Action item
A faithful copy of the entries is needed, one that leaves out the pictures.

Before-and-after scene images
┄┄┄┄┄┄

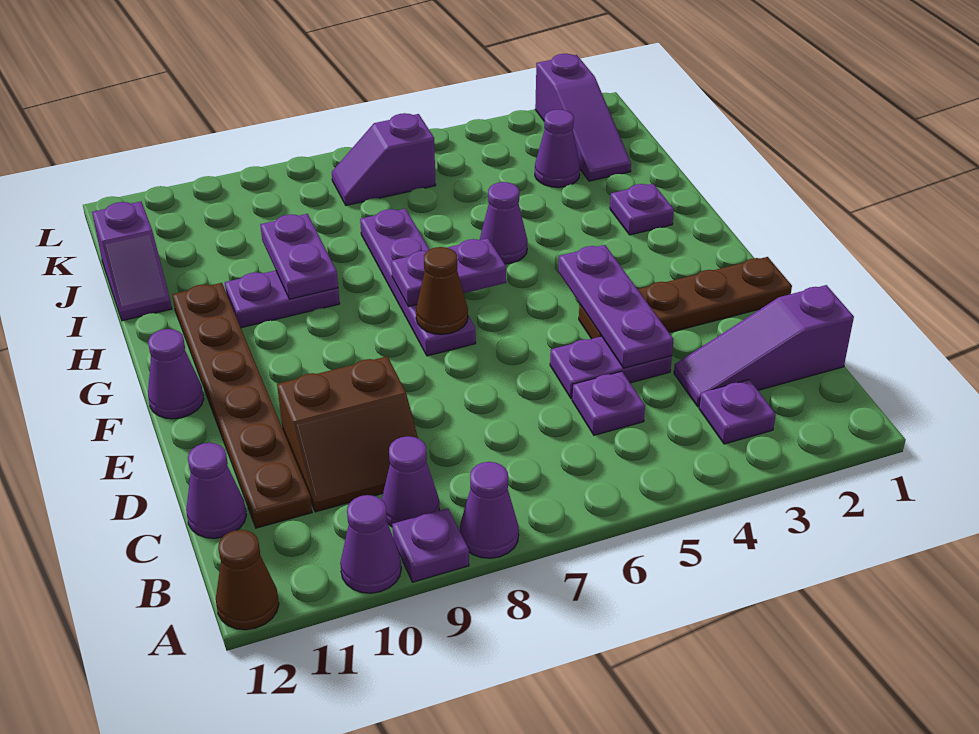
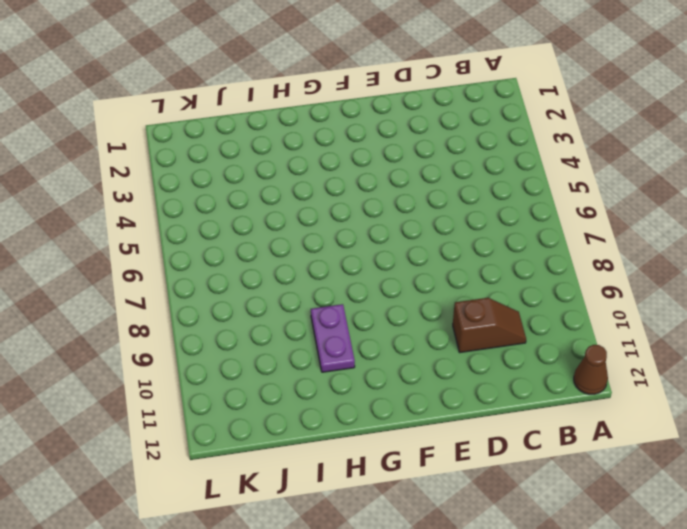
brown slope C10:D10 level 1 top D -> brown slope C9:D10 level 1 top D
none -> purple cone A8 level 1
none -> purple plate A9 level 1
none -> purple cone A10 level 1

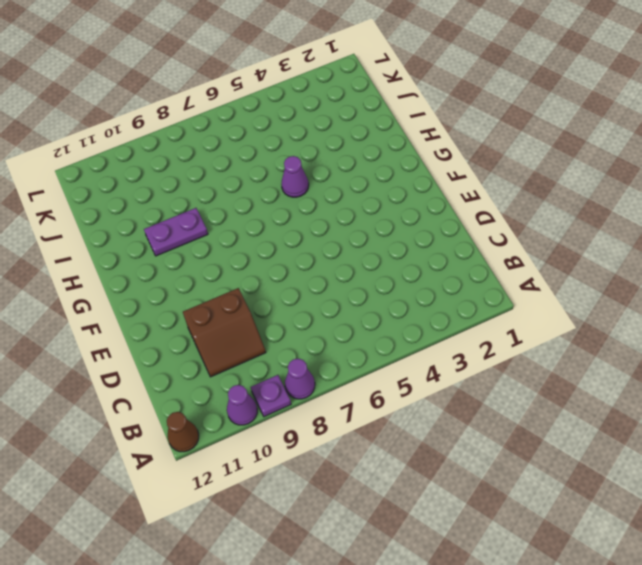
none -> purple plate B3 level 1
none -> purple cone B9 level 1
none -> purple slope C1:C3 level 1 top 1

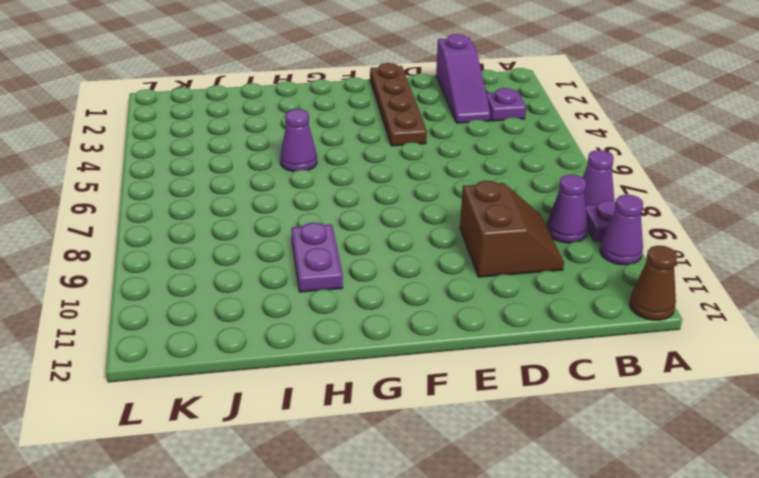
none -> purple plate C5 level 1
none -> brown plate C11:H11 level 1
none -> purple cone C12 level 1

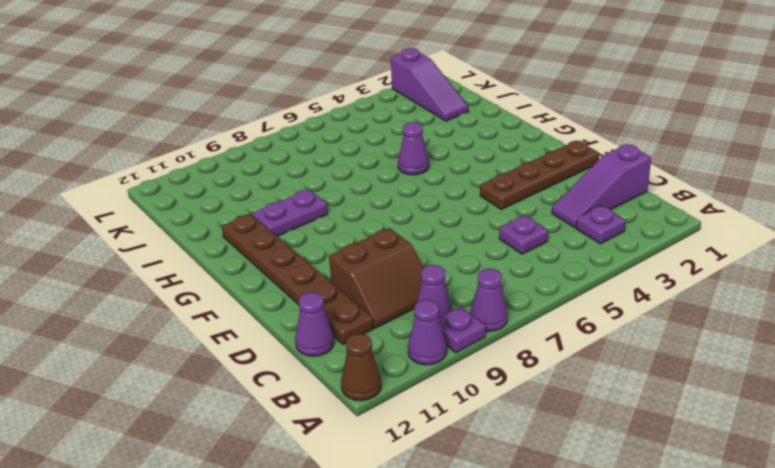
none -> purple plate D4:D5 level 1
none -> purple plate F7:I7 level 1
none -> purple cone F12 level 1

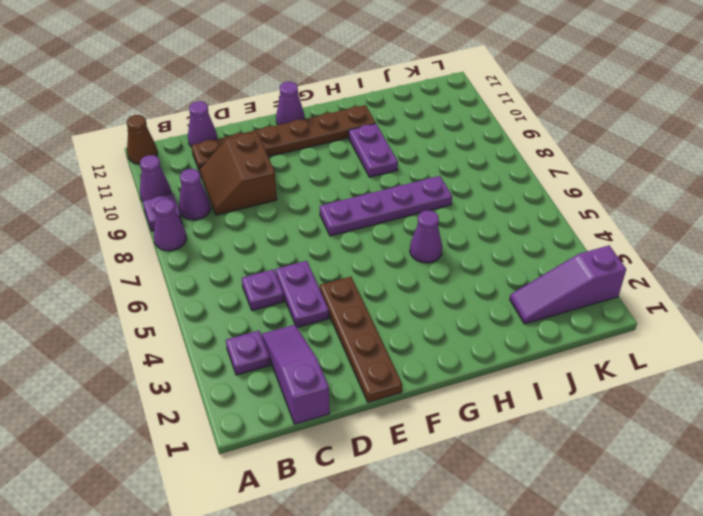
none -> purple plate H2 level 1
none -> purple slope I12:J12 level 1 top J
none -> purple cone J3 level 1

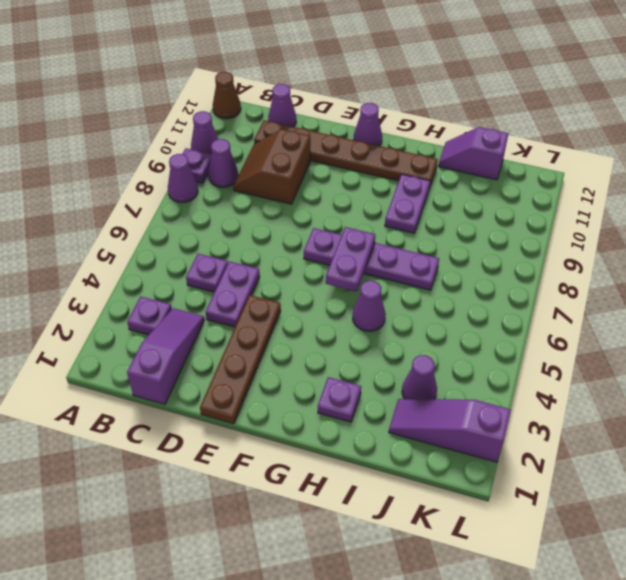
none -> purple slope K6:K7 level 1 top 6
none -> purple plate D4:F4 level 2
none -> brown cone F7 level 2

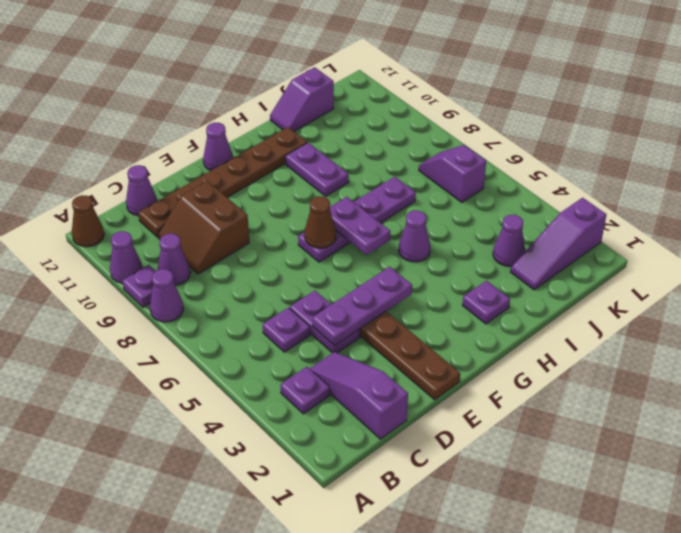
none -> purple plate H9:I9 level 2

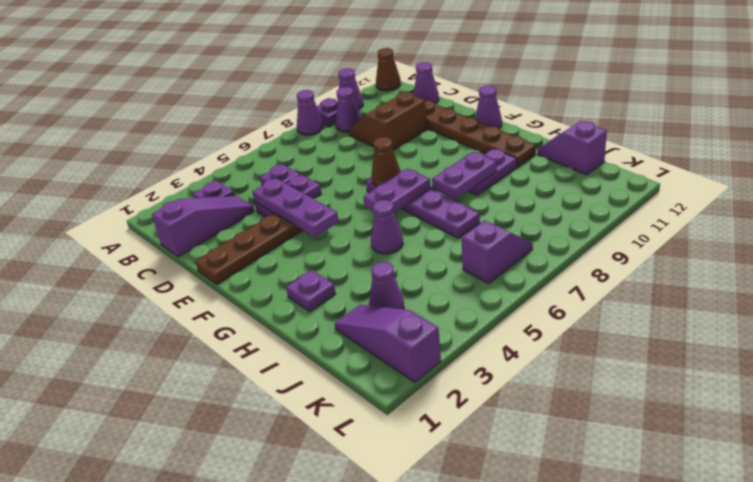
purple plate H8:H9 level 2 -> purple plate H9:I9 level 2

┄┄┄┄┄┄

Answer area
brown slope C10:D10 level 1 top D -> brown slope C9:D10 level 1 top D
none -> purple cone A8 level 1
none -> purple plate A9 level 1
none -> purple cone A10 level 1

none -> purple plate B3 level 1
none -> purple cone B9 level 1
none -> purple slope C1:C3 level 1 top 1

none -> purple plate C5 level 1
none -> brown plate C11:H11 level 1
none -> purple cone C12 level 1

none -> purple plate D4:D5 level 1
none -> purple plate F7:I7 level 1
none -> purple cone F12 level 1

none -> purple plate H2 level 1
none -> purple slope I12:J12 level 1 top J
none -> purple cone J3 level 1

none -> purple slope K6:K7 level 1 top 6
none -> purple plate D4:F4 level 2
none -> brown cone F7 level 2

none -> purple plate H9:I9 level 2

purple plate H8:H9 level 2 -> purple plate H9:I9 level 2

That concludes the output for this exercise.